■ **Information given**:
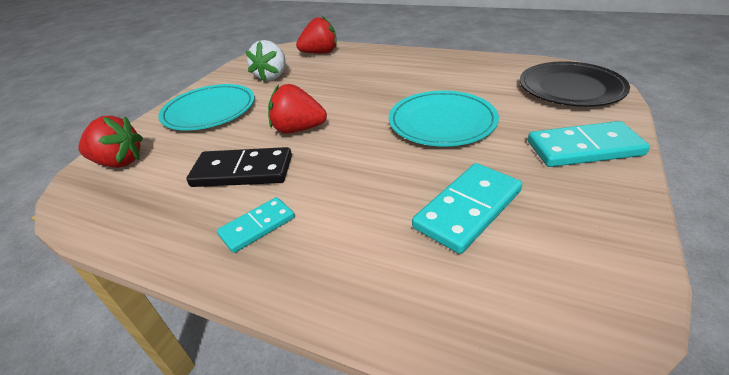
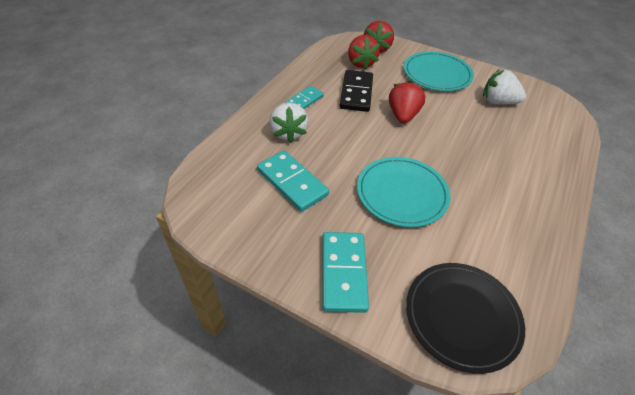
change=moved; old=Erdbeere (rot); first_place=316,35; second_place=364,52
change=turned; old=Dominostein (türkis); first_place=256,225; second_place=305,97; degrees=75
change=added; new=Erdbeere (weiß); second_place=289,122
==
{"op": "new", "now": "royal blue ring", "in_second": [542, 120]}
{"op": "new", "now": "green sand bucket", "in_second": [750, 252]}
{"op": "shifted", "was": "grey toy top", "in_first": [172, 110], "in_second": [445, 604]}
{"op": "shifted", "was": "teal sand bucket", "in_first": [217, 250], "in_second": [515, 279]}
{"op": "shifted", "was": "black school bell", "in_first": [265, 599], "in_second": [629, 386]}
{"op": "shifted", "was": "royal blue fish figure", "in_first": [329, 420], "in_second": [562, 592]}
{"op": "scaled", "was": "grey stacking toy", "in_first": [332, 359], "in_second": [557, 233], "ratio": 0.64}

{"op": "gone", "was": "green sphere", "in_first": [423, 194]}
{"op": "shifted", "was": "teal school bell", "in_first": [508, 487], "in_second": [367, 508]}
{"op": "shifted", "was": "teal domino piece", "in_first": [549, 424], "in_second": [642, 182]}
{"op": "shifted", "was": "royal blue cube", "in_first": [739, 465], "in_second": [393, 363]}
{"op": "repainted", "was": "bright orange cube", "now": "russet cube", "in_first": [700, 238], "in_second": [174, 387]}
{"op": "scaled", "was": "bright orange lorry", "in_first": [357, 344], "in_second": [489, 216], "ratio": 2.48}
...
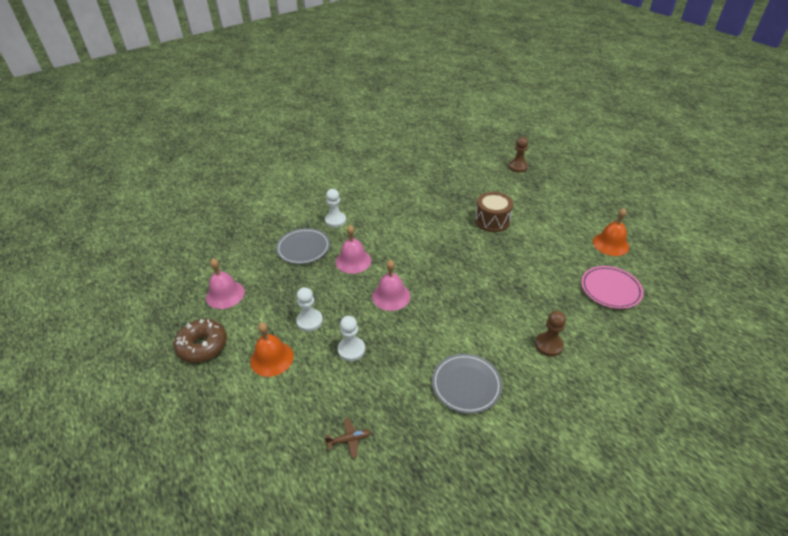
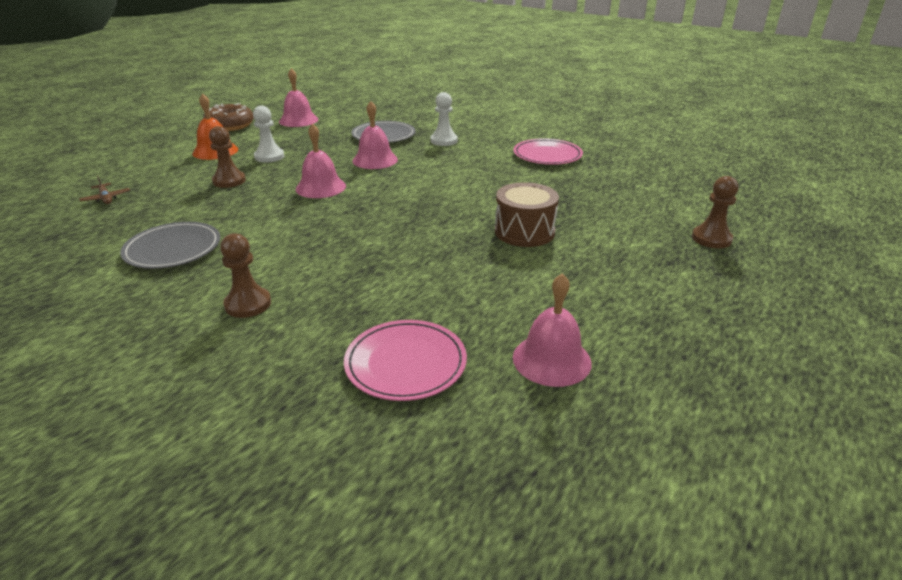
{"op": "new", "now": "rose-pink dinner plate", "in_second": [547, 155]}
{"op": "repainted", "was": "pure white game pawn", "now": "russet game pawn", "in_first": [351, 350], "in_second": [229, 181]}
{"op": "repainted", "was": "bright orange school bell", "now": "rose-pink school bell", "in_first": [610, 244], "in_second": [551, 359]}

■ **Activity**: Using the material above, gather every line that includes "bucket".

■ **Response to this task**:
{"op": "new", "now": "green sand bucket", "in_second": [750, 252]}
{"op": "shifted", "was": "teal sand bucket", "in_first": [217, 250], "in_second": [515, 279]}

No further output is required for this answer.